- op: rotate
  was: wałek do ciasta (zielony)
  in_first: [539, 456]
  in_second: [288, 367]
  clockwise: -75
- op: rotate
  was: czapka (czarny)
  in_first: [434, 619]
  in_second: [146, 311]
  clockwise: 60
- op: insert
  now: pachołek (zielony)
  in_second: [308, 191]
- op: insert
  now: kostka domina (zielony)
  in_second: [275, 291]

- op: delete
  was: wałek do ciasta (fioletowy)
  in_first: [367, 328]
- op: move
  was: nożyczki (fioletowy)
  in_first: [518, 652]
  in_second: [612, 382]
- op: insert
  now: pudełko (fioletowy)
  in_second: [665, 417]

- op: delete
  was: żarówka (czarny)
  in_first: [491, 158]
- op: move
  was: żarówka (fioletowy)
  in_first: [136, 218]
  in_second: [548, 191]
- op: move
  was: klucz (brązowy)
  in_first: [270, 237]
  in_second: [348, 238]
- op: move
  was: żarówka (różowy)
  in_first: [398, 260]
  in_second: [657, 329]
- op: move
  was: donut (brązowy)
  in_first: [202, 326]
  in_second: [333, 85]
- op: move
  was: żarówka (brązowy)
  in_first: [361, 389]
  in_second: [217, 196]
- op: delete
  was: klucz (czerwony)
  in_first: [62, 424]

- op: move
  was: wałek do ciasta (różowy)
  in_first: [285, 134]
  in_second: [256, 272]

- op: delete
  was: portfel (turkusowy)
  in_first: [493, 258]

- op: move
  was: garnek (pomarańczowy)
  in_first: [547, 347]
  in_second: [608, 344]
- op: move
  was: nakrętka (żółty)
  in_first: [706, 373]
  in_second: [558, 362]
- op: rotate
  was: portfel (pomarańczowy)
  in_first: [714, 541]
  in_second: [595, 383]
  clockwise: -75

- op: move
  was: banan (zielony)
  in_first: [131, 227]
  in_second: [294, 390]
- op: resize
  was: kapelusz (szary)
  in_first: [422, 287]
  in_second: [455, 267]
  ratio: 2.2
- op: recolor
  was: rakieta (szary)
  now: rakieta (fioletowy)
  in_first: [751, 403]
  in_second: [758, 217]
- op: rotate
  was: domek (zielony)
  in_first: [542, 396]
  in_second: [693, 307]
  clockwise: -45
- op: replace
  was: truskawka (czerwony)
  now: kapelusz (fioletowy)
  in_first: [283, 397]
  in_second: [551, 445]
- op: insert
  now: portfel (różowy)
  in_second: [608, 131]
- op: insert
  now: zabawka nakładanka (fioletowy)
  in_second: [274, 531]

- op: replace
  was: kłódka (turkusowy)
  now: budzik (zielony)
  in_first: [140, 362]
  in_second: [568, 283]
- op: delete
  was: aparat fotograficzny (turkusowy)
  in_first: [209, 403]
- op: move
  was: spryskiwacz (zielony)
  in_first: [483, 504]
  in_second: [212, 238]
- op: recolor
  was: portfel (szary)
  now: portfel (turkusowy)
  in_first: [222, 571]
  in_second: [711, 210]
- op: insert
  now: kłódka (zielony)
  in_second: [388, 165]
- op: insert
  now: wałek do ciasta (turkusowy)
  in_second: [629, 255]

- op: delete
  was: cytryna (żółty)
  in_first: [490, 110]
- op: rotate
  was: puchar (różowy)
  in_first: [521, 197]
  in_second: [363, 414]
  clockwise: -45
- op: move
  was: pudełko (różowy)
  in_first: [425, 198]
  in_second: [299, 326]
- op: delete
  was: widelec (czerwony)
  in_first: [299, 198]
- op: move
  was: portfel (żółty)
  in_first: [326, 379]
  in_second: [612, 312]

◇ ◇ ◇

The lines of the data, from the first through the one containing "now: kostka domina (zielony)", are to be transcribed exactly.

- op: rotate
  was: wałek do ciasta (zielony)
  in_first: [539, 456]
  in_second: [288, 367]
  clockwise: -75
- op: rotate
  was: czapka (czarny)
  in_first: [434, 619]
  in_second: [146, 311]
  clockwise: 60
- op: insert
  now: pachołek (zielony)
  in_second: [308, 191]
- op: insert
  now: kostka domina (zielony)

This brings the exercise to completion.